| EXERCISE INSTRUCTIONS |
Set down exactly, from the records below, the line with "R7: 47k (SEL0, VCC) -> 82k (SEL0, VCC)" through the line with "U9: OR 74HC32", and nothing else.

| PROVIDED RECORDS |
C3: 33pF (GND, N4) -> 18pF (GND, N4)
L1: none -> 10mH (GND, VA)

--

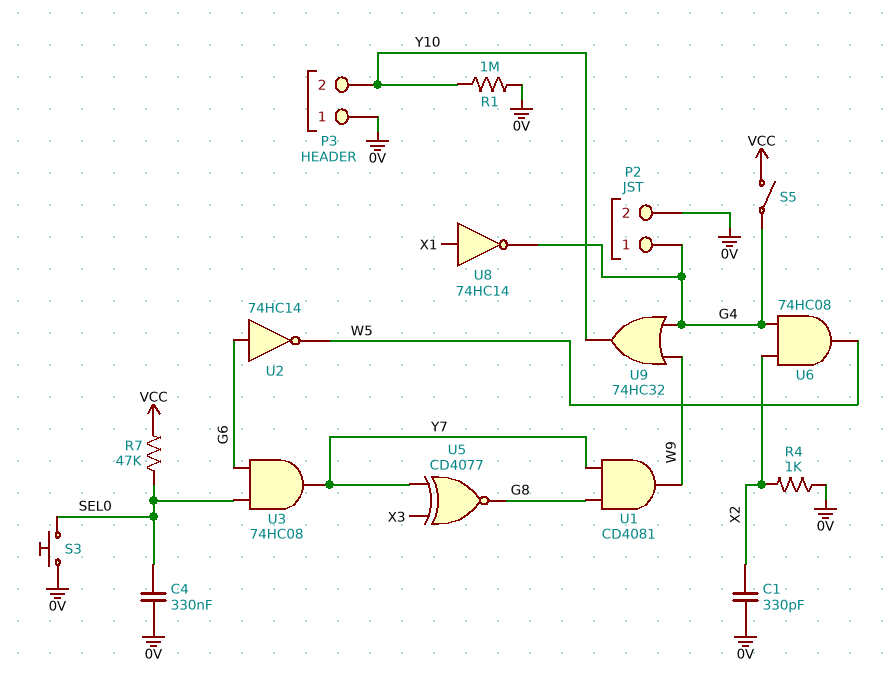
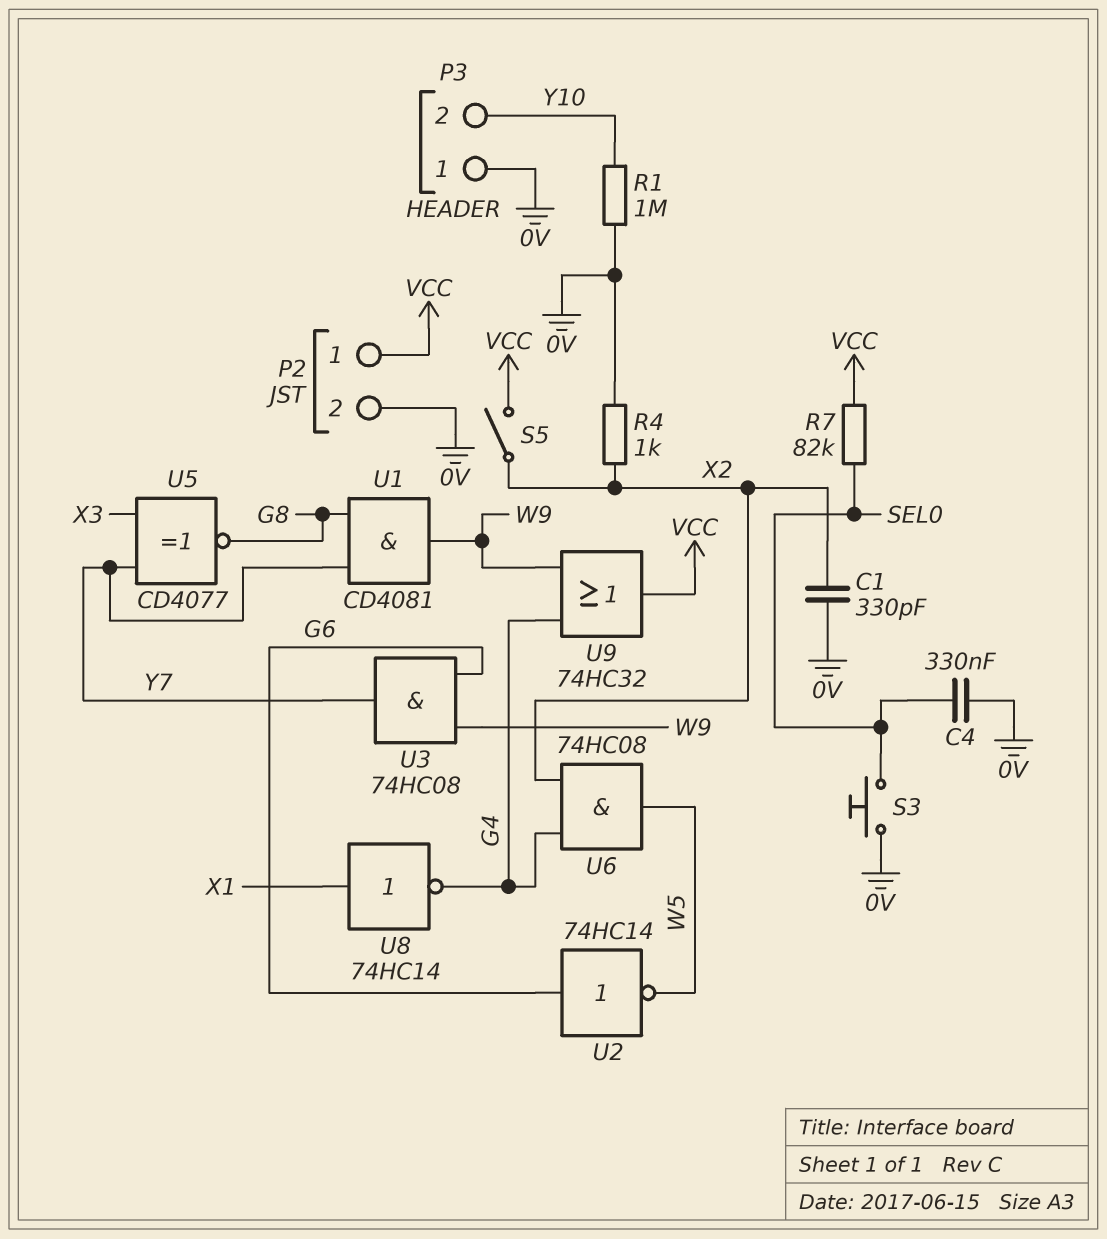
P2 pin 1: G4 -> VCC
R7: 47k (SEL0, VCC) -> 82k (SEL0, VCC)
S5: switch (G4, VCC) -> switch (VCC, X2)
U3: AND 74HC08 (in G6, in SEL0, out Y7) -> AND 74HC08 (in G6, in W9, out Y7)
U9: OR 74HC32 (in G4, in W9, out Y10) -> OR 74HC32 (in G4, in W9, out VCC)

==

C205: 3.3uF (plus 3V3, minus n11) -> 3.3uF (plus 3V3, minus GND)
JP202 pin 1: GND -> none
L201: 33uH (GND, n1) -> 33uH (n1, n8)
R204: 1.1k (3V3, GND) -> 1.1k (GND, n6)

| RESPONSE AREA |
R7: 47k (SEL0, VCC) -> 82k (SEL0, VCC)
S5: switch (G4, VCC) -> switch (VCC, X2)
U3: AND 74HC08 (in G6, in SEL0, out Y7) -> AND 74HC08 (in G6, in W9, out Y7)
U9: OR 74HC32 (in G4, in W9, out Y10) -> OR 74HC32 (in G4, in W9, out VCC)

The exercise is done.